> **Problem statement**:
The full listing is to be transcribed exactly, with each picture left out.

> **Supplied material**:
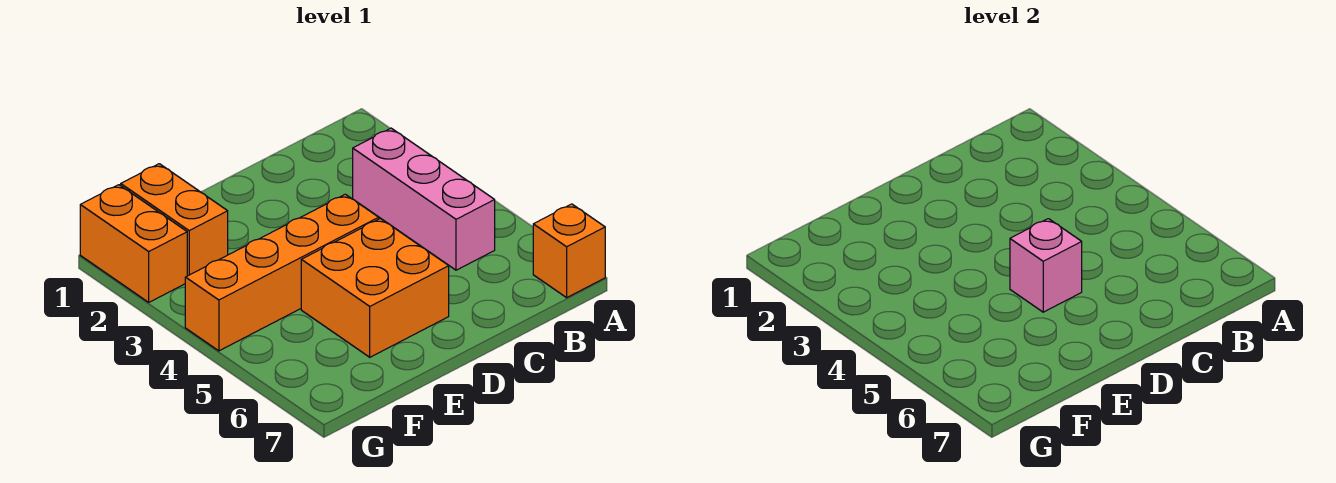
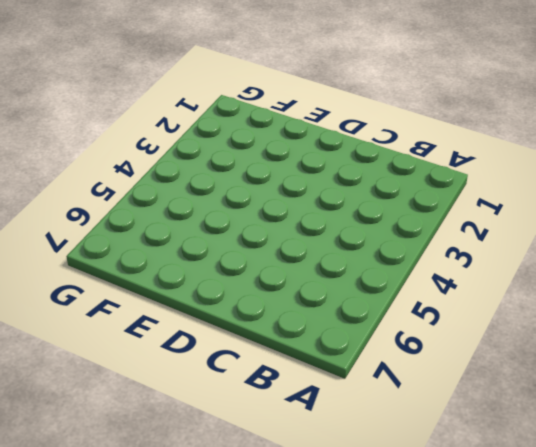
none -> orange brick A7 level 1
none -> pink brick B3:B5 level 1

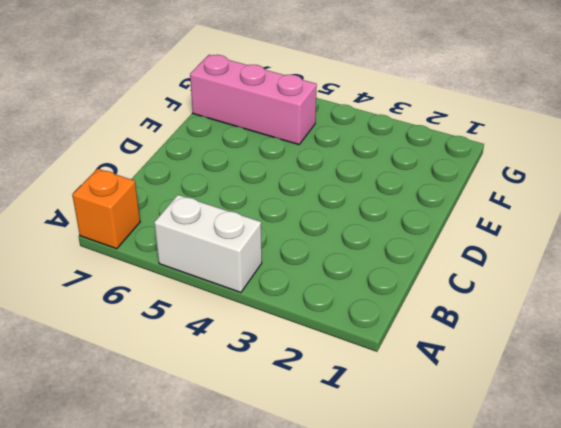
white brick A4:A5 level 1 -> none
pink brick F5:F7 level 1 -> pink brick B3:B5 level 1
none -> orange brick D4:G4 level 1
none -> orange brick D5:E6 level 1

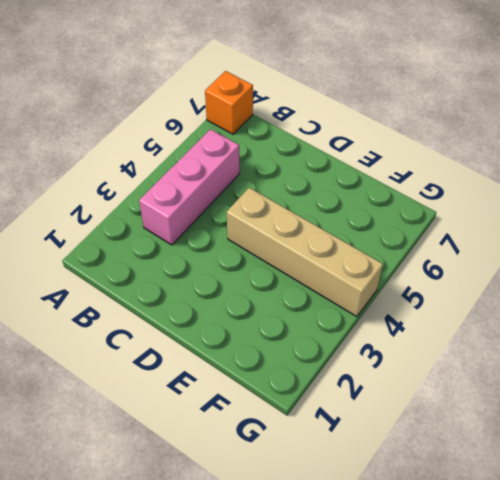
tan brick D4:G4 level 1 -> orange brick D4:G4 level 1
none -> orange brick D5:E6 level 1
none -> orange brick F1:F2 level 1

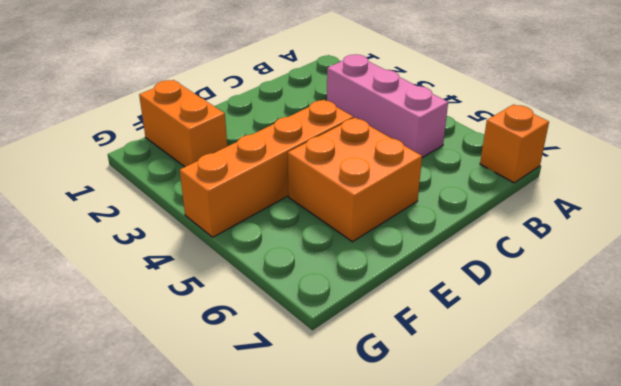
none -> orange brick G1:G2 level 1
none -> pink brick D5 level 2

> **Answer space**:
none -> orange brick A7 level 1
none -> pink brick B3:B5 level 1

white brick A4:A5 level 1 -> none
pink brick F5:F7 level 1 -> pink brick B3:B5 level 1
none -> orange brick D4:G4 level 1
none -> orange brick D5:E6 level 1

tan brick D4:G4 level 1 -> orange brick D4:G4 level 1
none -> orange brick D5:E6 level 1
none -> orange brick F1:F2 level 1

none -> orange brick G1:G2 level 1
none -> pink brick D5 level 2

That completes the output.